(Object state comparisons)
-- -- --
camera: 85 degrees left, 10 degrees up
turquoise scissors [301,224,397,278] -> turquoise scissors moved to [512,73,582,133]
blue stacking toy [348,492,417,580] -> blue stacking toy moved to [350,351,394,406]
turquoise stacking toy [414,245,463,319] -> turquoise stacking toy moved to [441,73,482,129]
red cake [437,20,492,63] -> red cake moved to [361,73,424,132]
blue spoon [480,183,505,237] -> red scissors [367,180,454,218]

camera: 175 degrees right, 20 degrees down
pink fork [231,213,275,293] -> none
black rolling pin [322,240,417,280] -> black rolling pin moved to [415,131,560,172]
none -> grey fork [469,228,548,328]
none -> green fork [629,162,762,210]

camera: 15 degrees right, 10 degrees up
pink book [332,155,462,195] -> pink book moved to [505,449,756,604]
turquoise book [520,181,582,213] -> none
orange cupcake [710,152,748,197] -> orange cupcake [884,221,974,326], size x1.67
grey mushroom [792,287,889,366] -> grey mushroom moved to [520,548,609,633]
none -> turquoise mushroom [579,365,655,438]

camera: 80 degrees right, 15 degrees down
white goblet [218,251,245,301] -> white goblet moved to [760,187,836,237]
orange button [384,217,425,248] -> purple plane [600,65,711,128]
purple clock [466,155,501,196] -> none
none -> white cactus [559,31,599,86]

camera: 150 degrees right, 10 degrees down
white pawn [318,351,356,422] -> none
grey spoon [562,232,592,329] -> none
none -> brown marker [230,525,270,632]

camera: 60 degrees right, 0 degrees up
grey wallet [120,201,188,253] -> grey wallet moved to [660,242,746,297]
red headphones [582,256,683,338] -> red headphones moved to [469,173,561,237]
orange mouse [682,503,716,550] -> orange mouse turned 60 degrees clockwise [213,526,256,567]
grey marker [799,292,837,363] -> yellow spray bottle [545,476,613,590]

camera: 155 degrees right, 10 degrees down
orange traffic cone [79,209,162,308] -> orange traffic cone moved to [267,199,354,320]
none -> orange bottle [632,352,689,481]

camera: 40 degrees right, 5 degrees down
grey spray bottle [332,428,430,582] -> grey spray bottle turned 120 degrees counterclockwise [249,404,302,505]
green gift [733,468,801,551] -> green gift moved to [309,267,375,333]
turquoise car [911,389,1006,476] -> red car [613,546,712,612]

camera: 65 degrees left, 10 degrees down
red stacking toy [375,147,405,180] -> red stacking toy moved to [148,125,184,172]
-- -- --
> **YOUR INSTRUCTIONS**
Begin with the first line of the records and finish with the line containing "grey spoon [562,232,592,329] -> none". Reproduce those lines exactly, both ends included, and nothing else.

> **EXERCISE RESPONSE**
camera: 85 degrees left, 10 degrees up
turquoise scissors [301,224,397,278] -> turquoise scissors moved to [512,73,582,133]
blue stacking toy [348,492,417,580] -> blue stacking toy moved to [350,351,394,406]
turquoise stacking toy [414,245,463,319] -> turquoise stacking toy moved to [441,73,482,129]
red cake [437,20,492,63] -> red cake moved to [361,73,424,132]
blue spoon [480,183,505,237] -> red scissors [367,180,454,218]

camera: 175 degrees right, 20 degrees down
pink fork [231,213,275,293] -> none
black rolling pin [322,240,417,280] -> black rolling pin moved to [415,131,560,172]
none -> grey fork [469,228,548,328]
none -> green fork [629,162,762,210]

camera: 15 degrees right, 10 degrees up
pink book [332,155,462,195] -> pink book moved to [505,449,756,604]
turquoise book [520,181,582,213] -> none
orange cupcake [710,152,748,197] -> orange cupcake [884,221,974,326], size x1.67
grey mushroom [792,287,889,366] -> grey mushroom moved to [520,548,609,633]
none -> turquoise mushroom [579,365,655,438]

camera: 80 degrees right, 15 degrees down
white goblet [218,251,245,301] -> white goblet moved to [760,187,836,237]
orange button [384,217,425,248] -> purple plane [600,65,711,128]
purple clock [466,155,501,196] -> none
none -> white cactus [559,31,599,86]

camera: 150 degrees right, 10 degrees down
white pawn [318,351,356,422] -> none
grey spoon [562,232,592,329] -> none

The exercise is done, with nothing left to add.